#### Prompt:
Nothing is needed except the lines below that run from the one with "camera: 175 degrees left, 5 degrees up" through the one with "(831, 346) = (229, 57): pink donut -> none", repeated exactly.

#### Dataset extract:
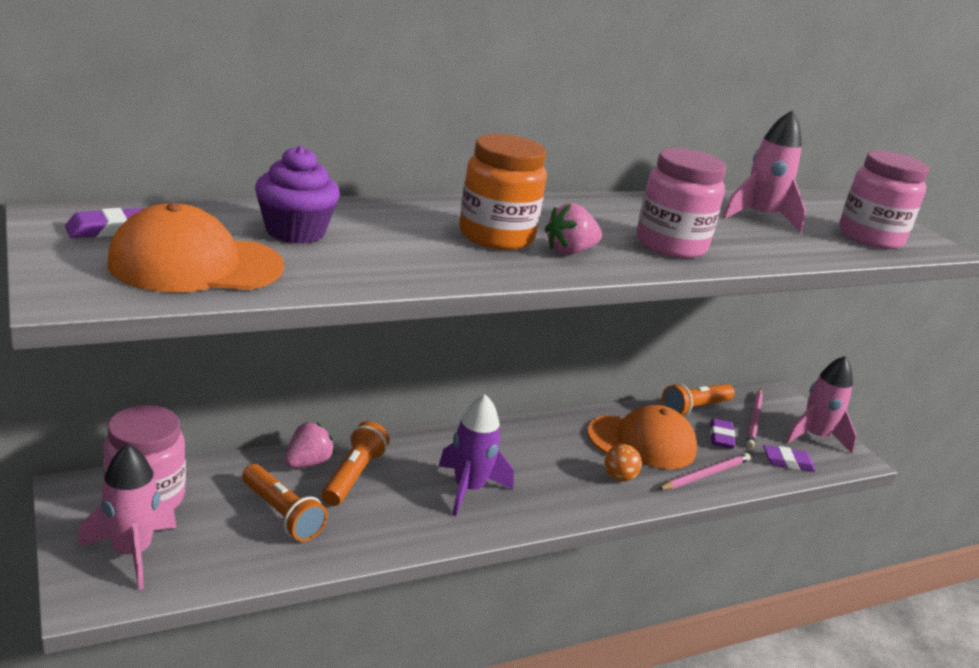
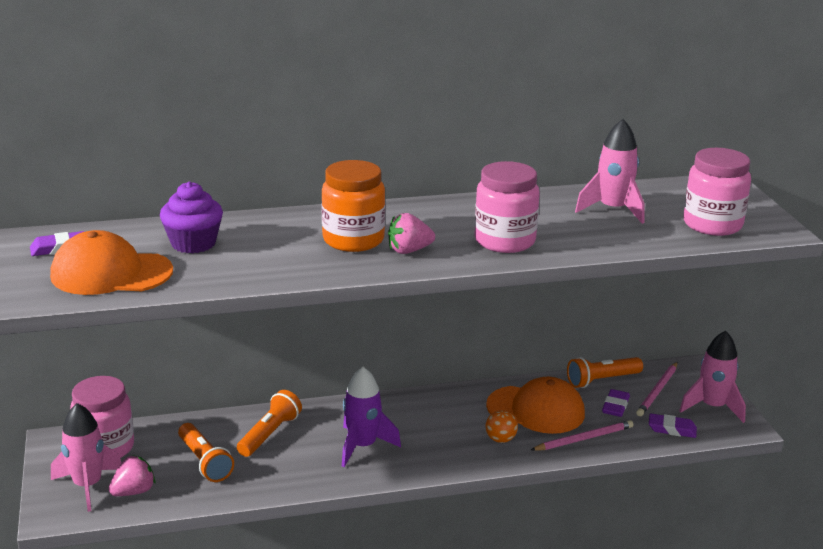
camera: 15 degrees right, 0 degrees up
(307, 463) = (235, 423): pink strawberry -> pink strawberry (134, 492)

...

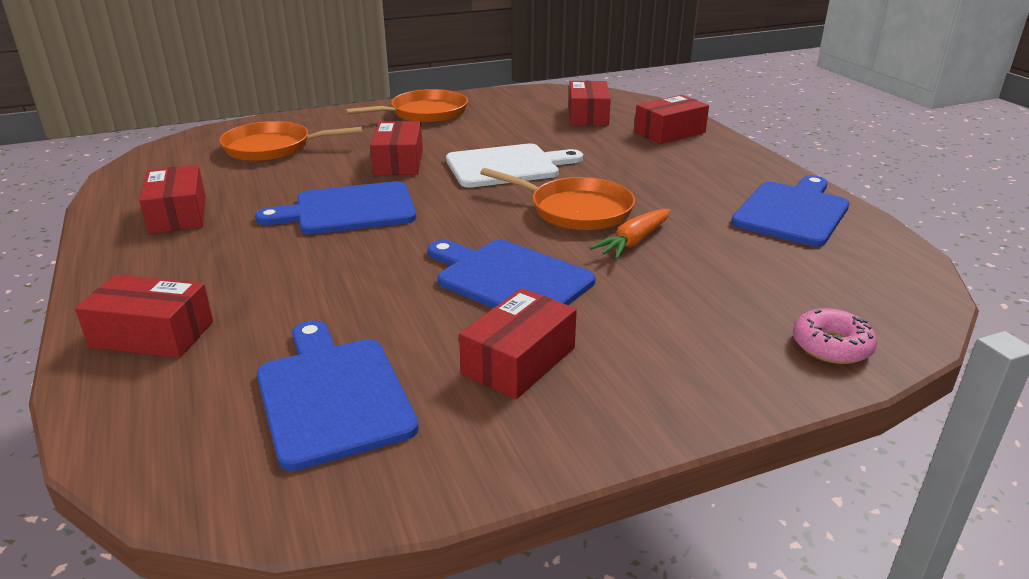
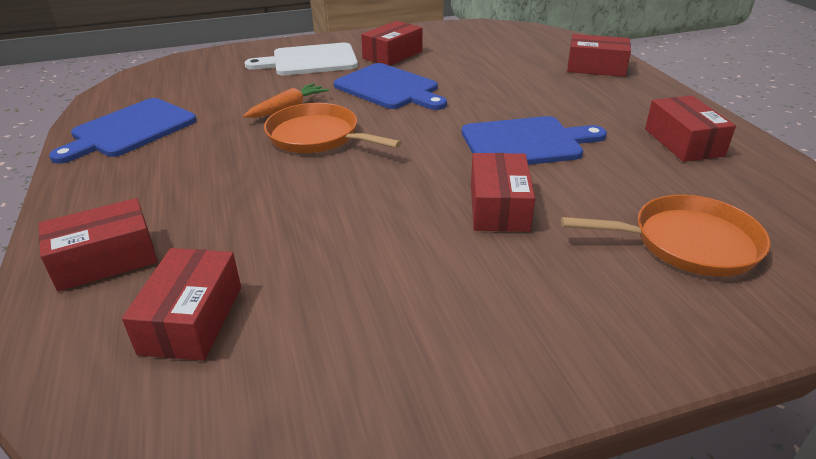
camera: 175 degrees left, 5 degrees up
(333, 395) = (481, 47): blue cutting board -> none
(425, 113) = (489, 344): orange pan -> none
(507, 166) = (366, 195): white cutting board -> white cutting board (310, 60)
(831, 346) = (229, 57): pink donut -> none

#### Your response:
camera: 175 degrees left, 5 degrees up
(333, 395) = (481, 47): blue cutting board -> none
(425, 113) = (489, 344): orange pan -> none
(507, 166) = (366, 195): white cutting board -> white cutting board (310, 60)
(831, 346) = (229, 57): pink donut -> none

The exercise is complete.